- **Goal of the exercise**
Your copy should match the entries exactly, with no images carried over.

- **Data excerpts**
........

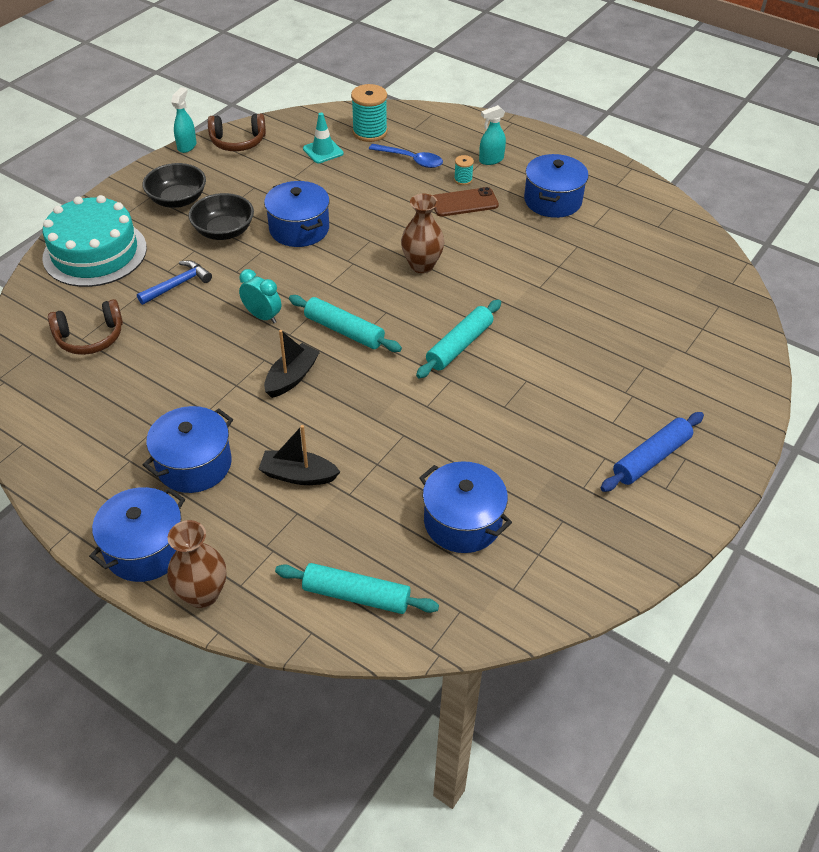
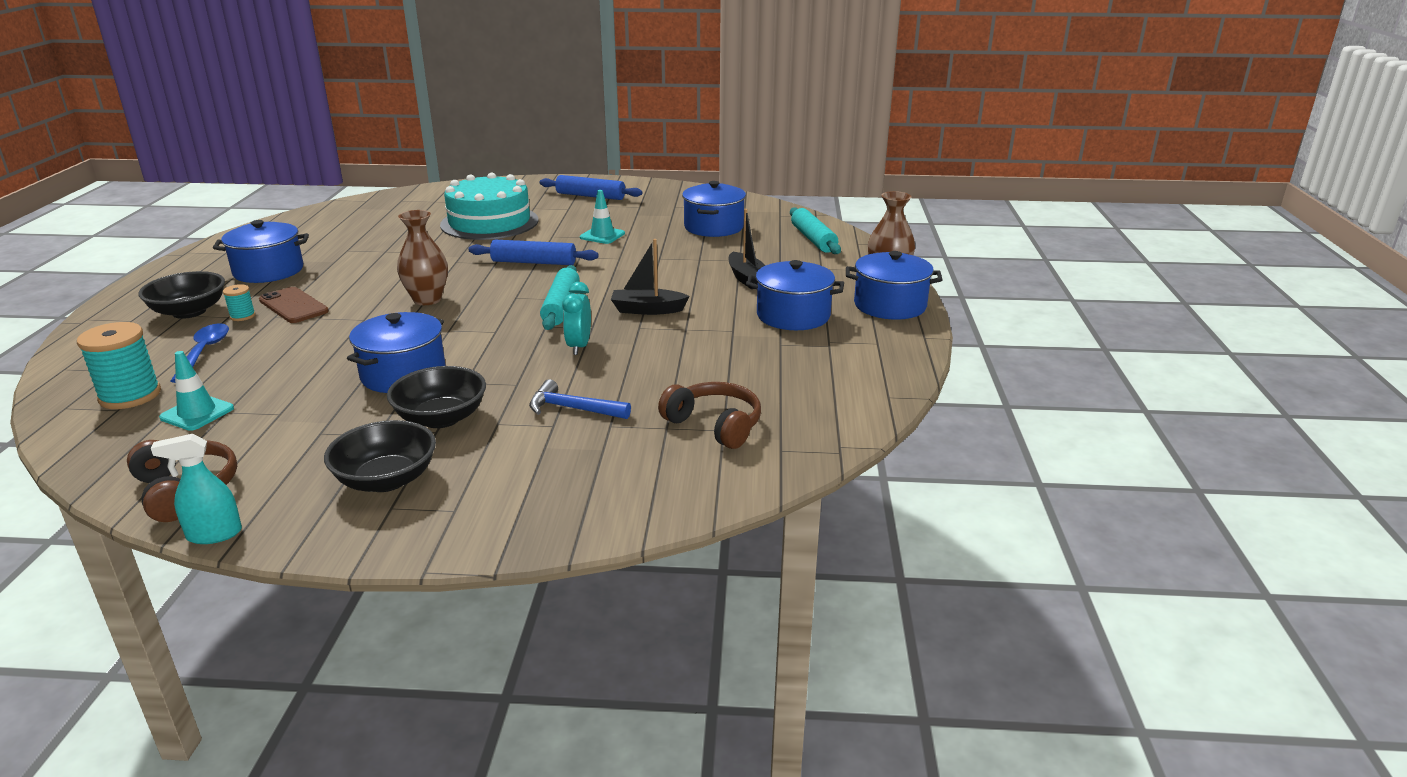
camera: 120 degrees left, 20 degrees down
(95, 253) = (562, 493): turquoise cake -> turquoise cake (489, 222)
(459, 345) = (534, 262): turquoise rolling pin -> blue rolling pin
(491, 160) = (189, 312): turquoise spray bottle -> black bowl
(501, 417) = (602, 235): none -> turquoise traffic cone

........

- **Result**
camera: 120 degrees left, 20 degrees down
(95, 253) = (562, 493): turquoise cake -> turquoise cake (489, 222)
(459, 345) = (534, 262): turquoise rolling pin -> blue rolling pin
(491, 160) = (189, 312): turquoise spray bottle -> black bowl
(501, 417) = (602, 235): none -> turquoise traffic cone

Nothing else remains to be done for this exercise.